What to do —
Please return the listing below exactly, without any of its pictures.

Data block —
________________________________________

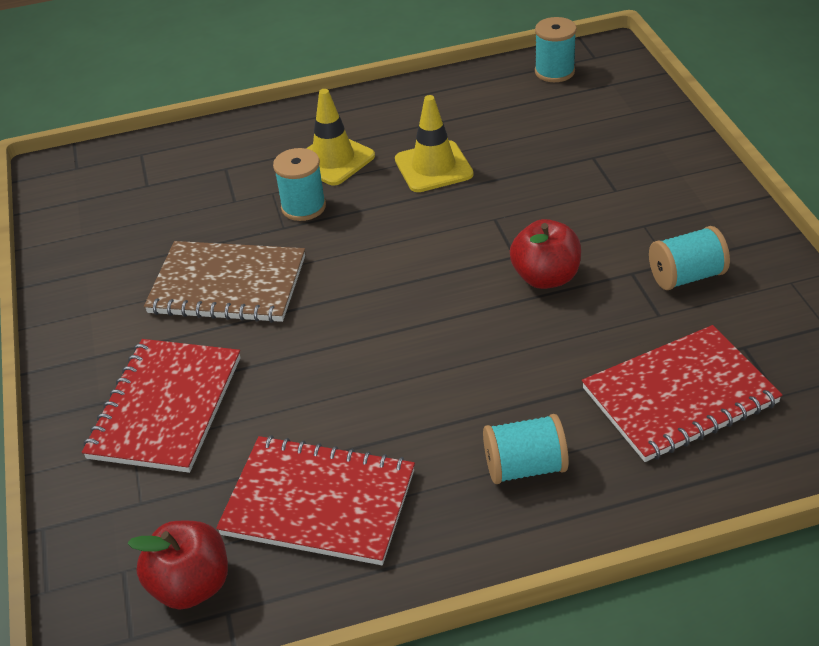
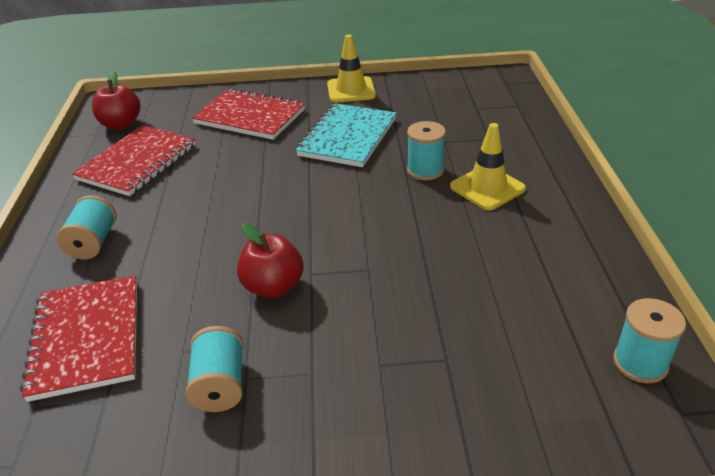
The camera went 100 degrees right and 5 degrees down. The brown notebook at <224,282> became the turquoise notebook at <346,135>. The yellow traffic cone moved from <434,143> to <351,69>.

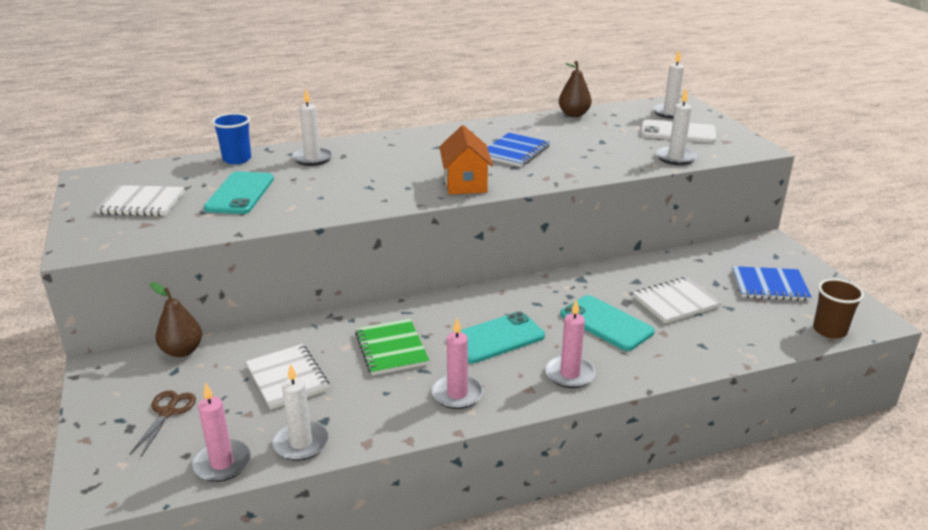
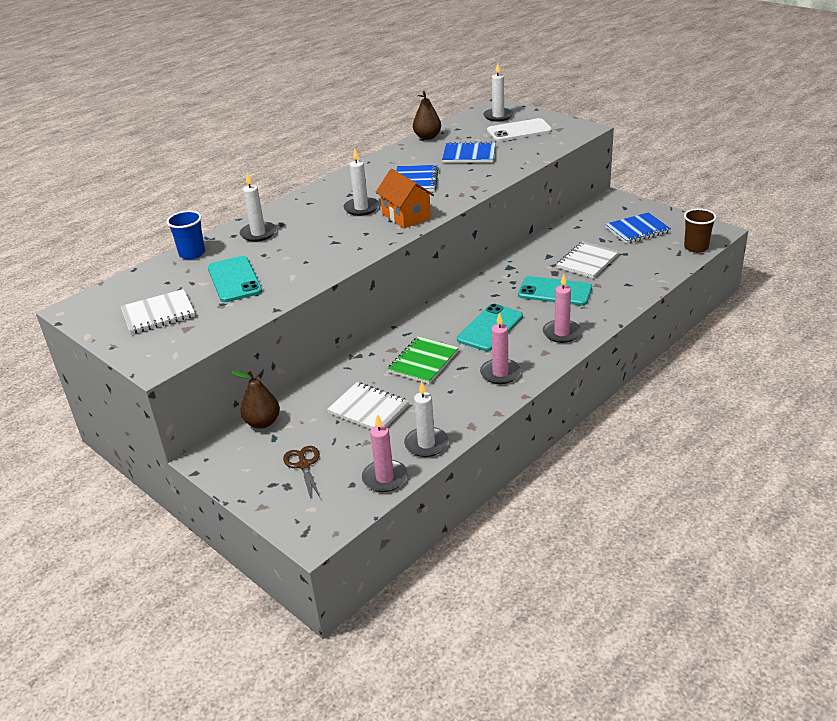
The camera went 25 degrees left and 5 degrees up. The white candle moved from <676,127> to <361,182>. The green notebook at <392,347> turned 75 degrees clockwise. The blue notebook at <469,152> appeared.

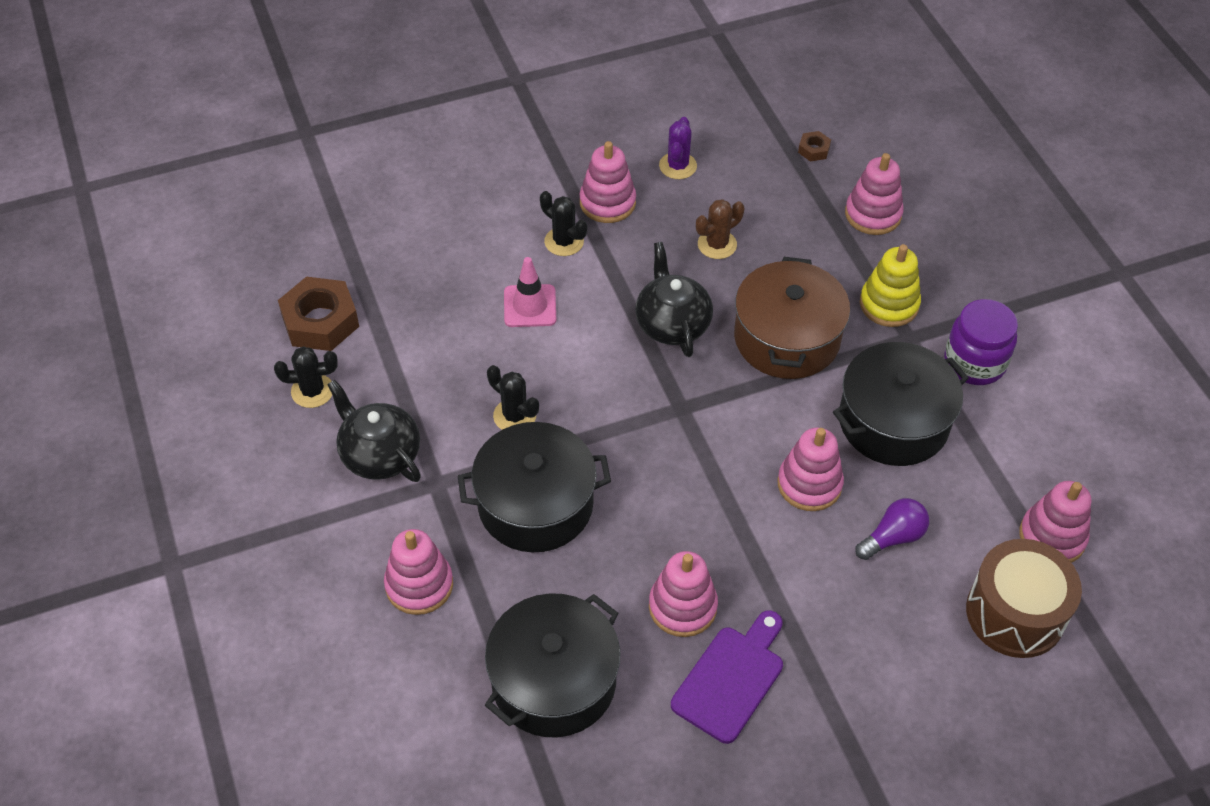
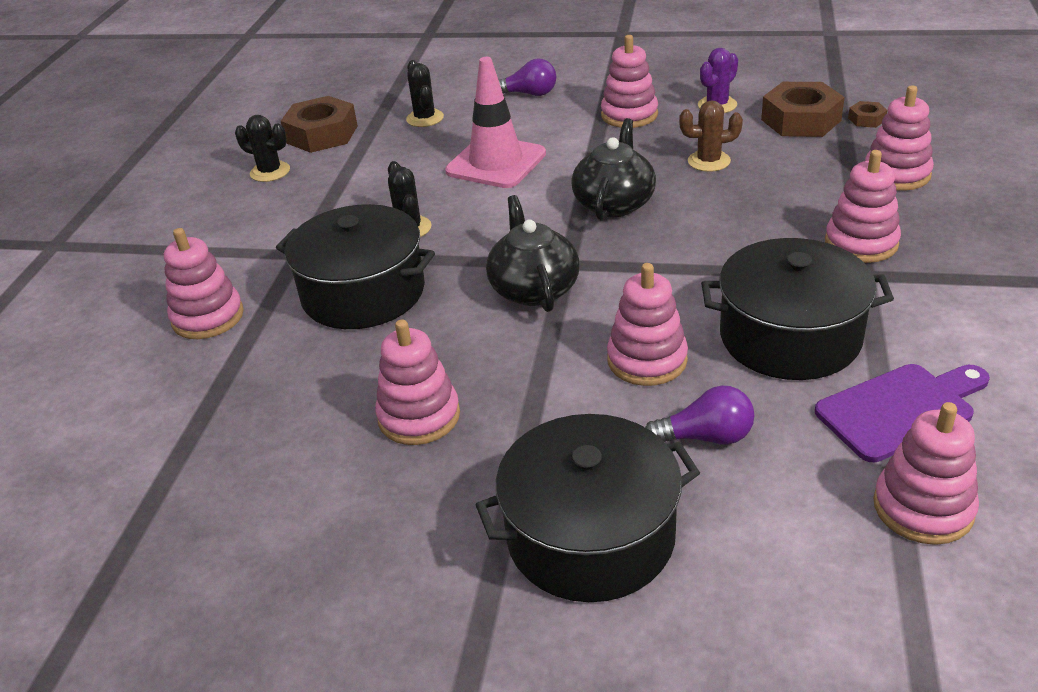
The camera went 35 degrees right and 15 degrees down. The black cactus moved from <563,223> to <425,93>. The pink traffic cone at <530,292> changed to 1.55 times the size. The black pot moved from <552,665> to <588,508>. The black teapot moved from <374,430> to <533,253>. The purple light bulb at <527,77> appeared. The brown nut at <803,109> appeared. The purple cutting board moved from <727,677> to <902,413>. The yellow stacking toy at <890,285> became the pink stacking toy at <863,206>. The brown pot at <792,318> disappeared. The purple jar at <981,342> disappeared. The brown drum at <1024,598> disappeared.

________________________________________

Your solution —
The camera went 100 degrees right and 5 degrees down. The brown notebook at <224,282> became the turquoise notebook at <346,135>. The yellow traffic cone moved from <434,143> to <351,69>.

The camera went 25 degrees left and 5 degrees up. The white candle moved from <676,127> to <361,182>. The green notebook at <392,347> turned 75 degrees clockwise. The blue notebook at <469,152> appeared.

The camera went 35 degrees right and 15 degrees down. The black cactus moved from <563,223> to <425,93>. The pink traffic cone at <530,292> changed to 1.55 times the size. The black pot moved from <552,665> to <588,508>. The black teapot moved from <374,430> to <533,253>. The purple light bulb at <527,77> appeared. The brown nut at <803,109> appeared. The purple cutting board moved from <727,677> to <902,413>. The yellow stacking toy at <890,285> became the pink stacking toy at <863,206>. The brown pot at <792,318> disappeared. The purple jar at <981,342> disappeared. The brown drum at <1024,598> disappeared.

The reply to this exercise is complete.